- _GIVEN TASK_
Copy every line of the records below word for word, leaving out the pictures.

[Stored data]
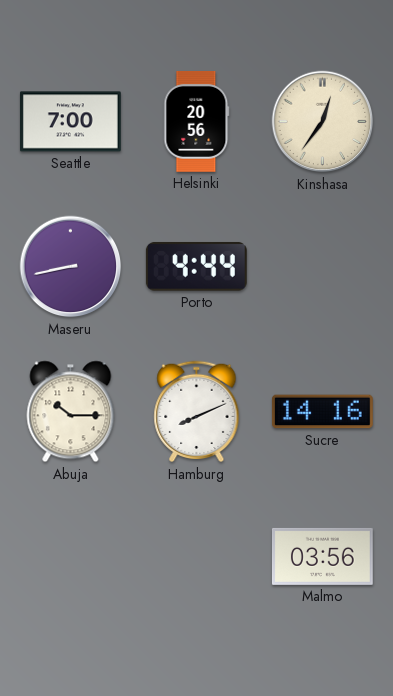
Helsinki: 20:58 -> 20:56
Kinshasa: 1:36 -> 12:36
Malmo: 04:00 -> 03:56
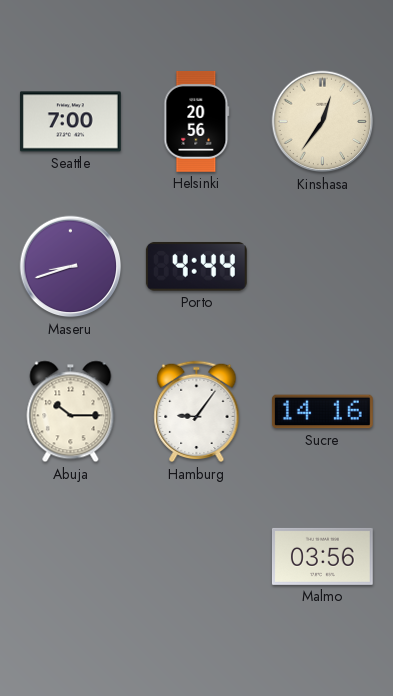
Maseru: 8:43 -> 8:42
Hamburg: 8:11 -> 9:06
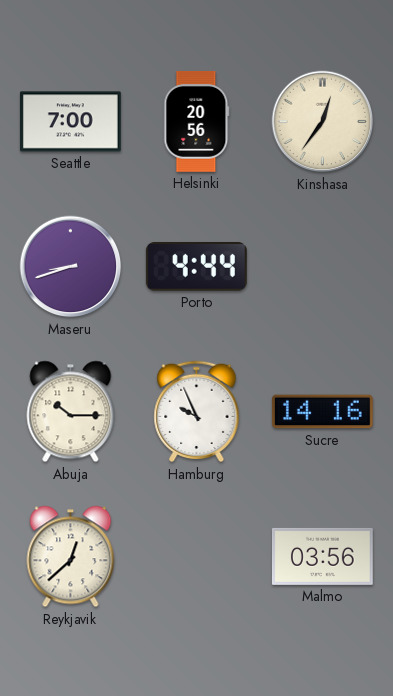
Hamburg: 9:06 -> 9:56
Reykjavik: none -> 12:38
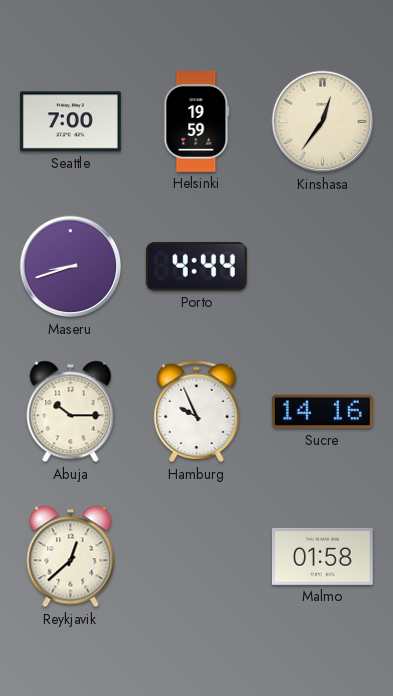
Helsinki: 20:56 -> 19:59
Malmo: 03:56 -> 01:58
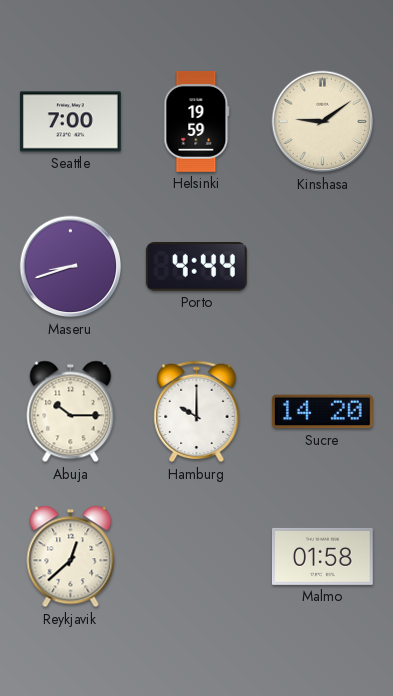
Kinshasa: 12:36 -> 9:09
Hamburg: 9:56 -> 10:00
Sucre: 14:16 -> 14:20
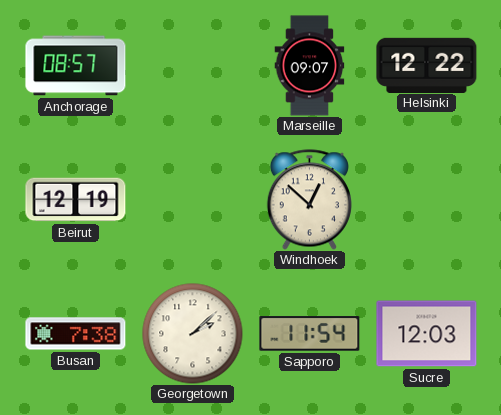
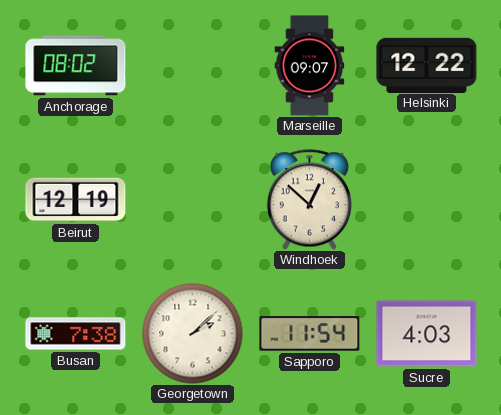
Anchorage: 08:57 -> 08:02
Sucre: 12:03 -> 4:03
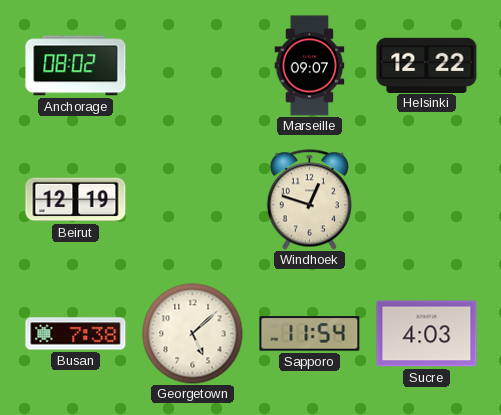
Windhoek: 12:52 -> 12:48
Georgetown: 2:08 -> 5:08
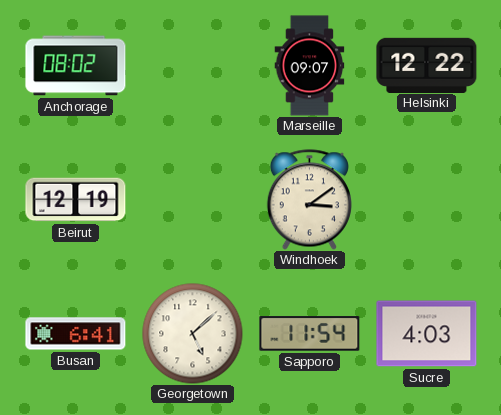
Windhoek: 12:48 -> 3:09
Busan: 7:38 -> 6:41
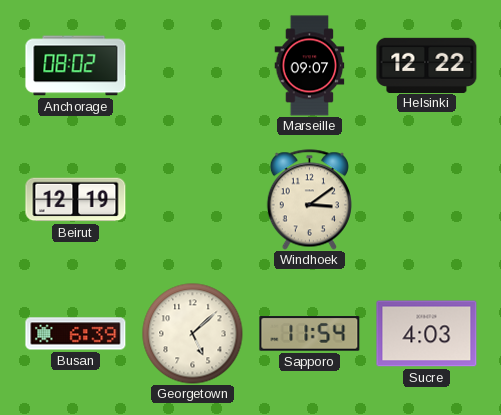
Busan: 6:41 -> 6:39
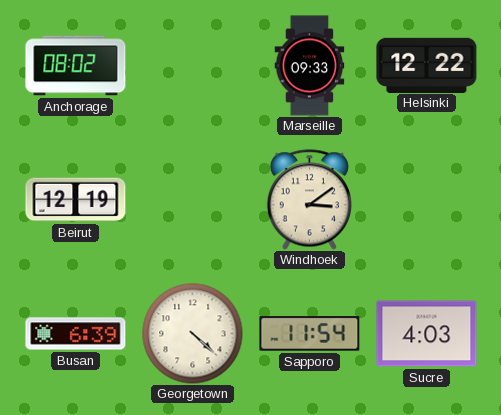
Marseille: 09:07 -> 09:33
Georgetown: 5:08 -> 4:22
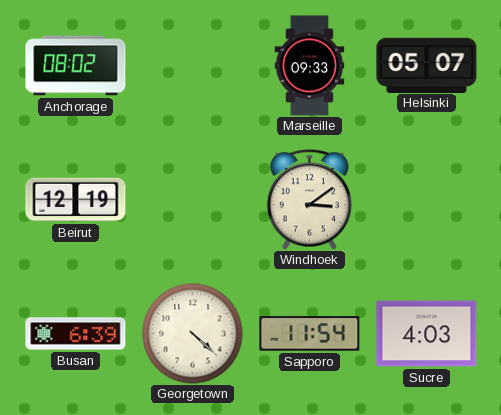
Helsinki: 12:22 -> 05:07
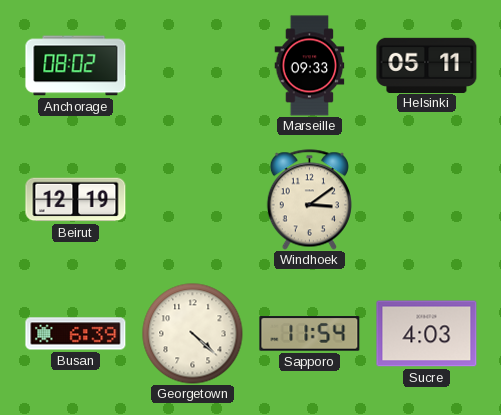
Helsinki: 05:07 -> 05:11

- _OUTPUT OF THE EXERCISE_
Helsinki: 20:58 -> 20:56
Kinshasa: 1:36 -> 12:36
Malmo: 04:00 -> 03:56
Maseru: 8:43 -> 8:42
Hamburg: 8:11 -> 9:06
Hamburg: 9:06 -> 9:56
Reykjavik: none -> 12:38
Helsinki: 20:56 -> 19:59
Malmo: 03:56 -> 01:58
Kinshasa: 12:36 -> 9:09
Hamburg: 9:56 -> 10:00
Sucre: 14:16 -> 14:20
Anchorage: 08:57 -> 08:02
Sucre: 12:03 -> 4:03
Windhoek: 12:52 -> 12:48
Georgetown: 2:08 -> 5:08
Windhoek: 12:48 -> 3:09
Busan: 7:38 -> 6:41
Busan: 6:41 -> 6:39
Marseille: 09:07 -> 09:33
Georgetown: 5:08 -> 4:22
Helsinki: 12:22 -> 05:07
Helsinki: 05:07 -> 05:11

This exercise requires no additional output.